Directions.
What is needed is an exact copy of the records, with the images left out.

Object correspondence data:

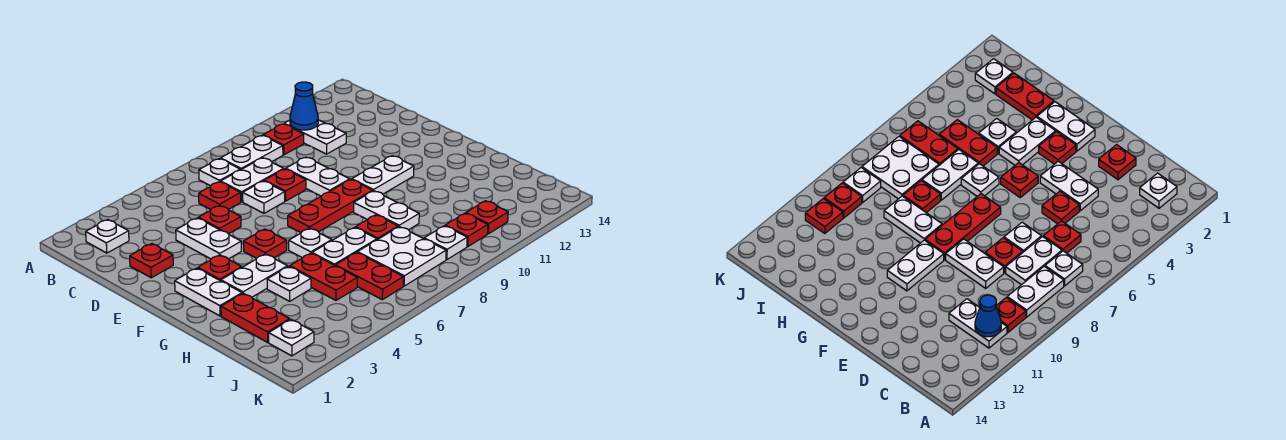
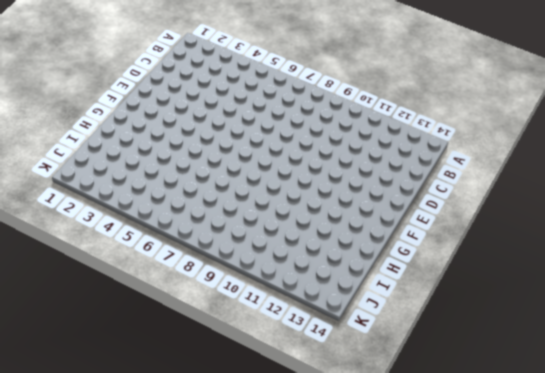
none -> white plate B2 level 1
none -> white plate B7 level 1
none -> white plate B8:B9 level 1
none -> red plate B10 level 1

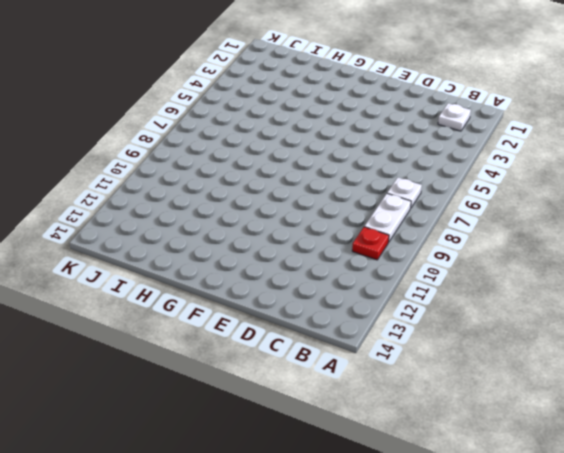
none -> white plate B11:C11 level 1
none -> red plate C6 level 1
none -> white plate C7:C8 level 1
none -> red plate D2 level 1

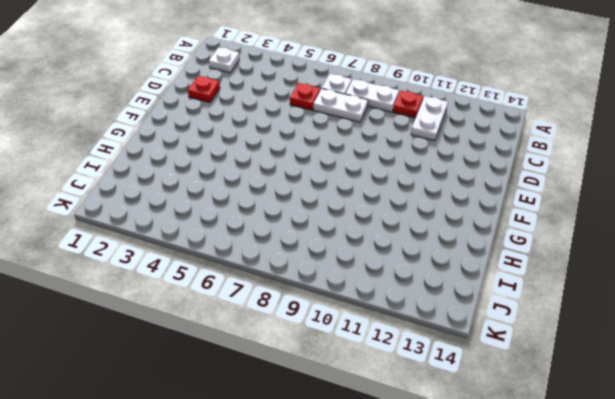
none -> white plate D4:E4 level 1
none -> red plate D5 level 1
none -> white plate D7 level 1
none -> red plate D8 level 1

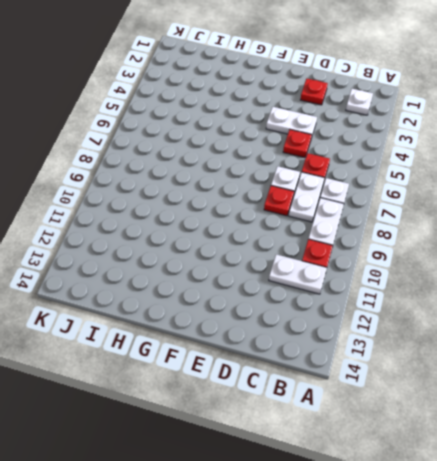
none -> white plate D9:E9 level 1
none -> white plate F2:G2 level 1
none -> red plate F3 level 1
none -> red plate F5 level 1

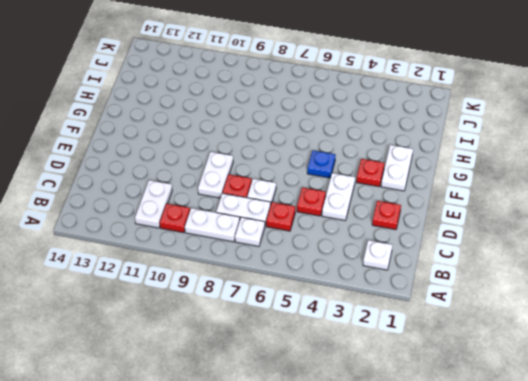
blue plate F5 level 1 -> red plate F5 level 1
none -> red plate F7:F9 level 1
none -> white plate F10:F11 level 1
none -> white plate G3:G4 level 1
none -> white plate G6 level 1

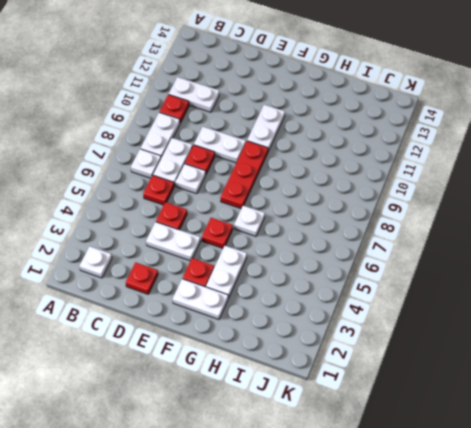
none -> white plate G9:H9 level 1
none -> red plate H2:I2 level 1
none -> white plate H4 level 1
none -> red plate H5:I5 level 1

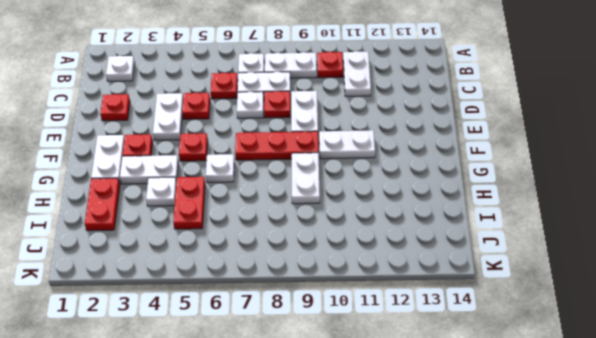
none -> white plate H6:H7 level 1
none -> red plate H8 level 1
none -> red plate I6:J6 level 1
none -> white plate I7:J8 level 1

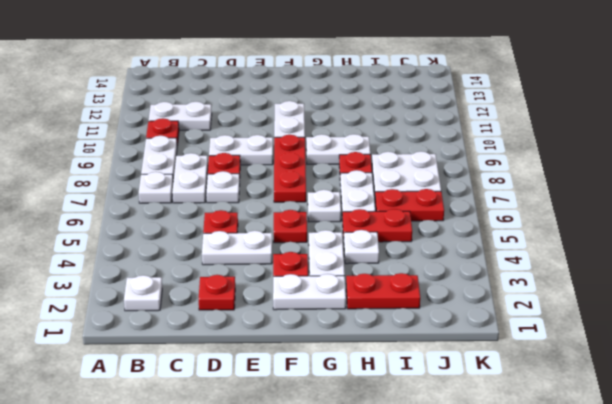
none -> red plate C6 level 1
none -> white plate J2 level 1
none -> white plate J9 level 1
none -> red plate J10 level 1

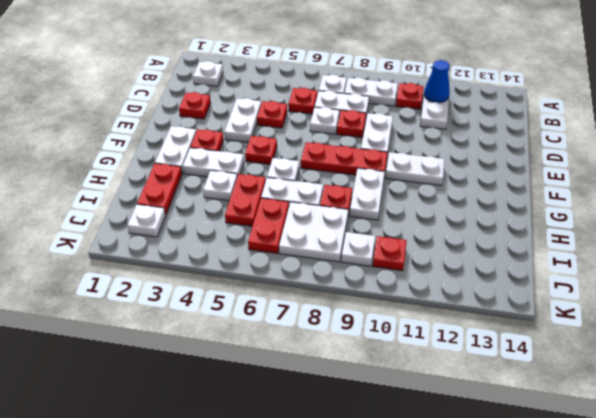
none -> red plate J11 level 1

Result below.
none -> white plate B2 level 1
none -> white plate B7 level 1
none -> white plate B8:B9 level 1
none -> red plate B10 level 1

none -> white plate B11:C11 level 1
none -> red plate C6 level 1
none -> white plate C7:C8 level 1
none -> red plate D2 level 1

none -> white plate D4:E4 level 1
none -> red plate D5 level 1
none -> white plate D7 level 1
none -> red plate D8 level 1

none -> white plate D9:E9 level 1
none -> white plate F2:G2 level 1
none -> red plate F3 level 1
none -> red plate F5 level 1

blue plate F5 level 1 -> red plate F5 level 1
none -> red plate F7:F9 level 1
none -> white plate F10:F11 level 1
none -> white plate G3:G4 level 1
none -> white plate G6 level 1

none -> white plate G9:H9 level 1
none -> red plate H2:I2 level 1
none -> white plate H4 level 1
none -> red plate H5:I5 level 1

none -> white plate H6:H7 level 1
none -> red plate H8 level 1
none -> red plate I6:J6 level 1
none -> white plate I7:J8 level 1

none -> red plate C6 level 1
none -> white plate J2 level 1
none -> white plate J9 level 1
none -> red plate J10 level 1

none -> red plate J11 level 1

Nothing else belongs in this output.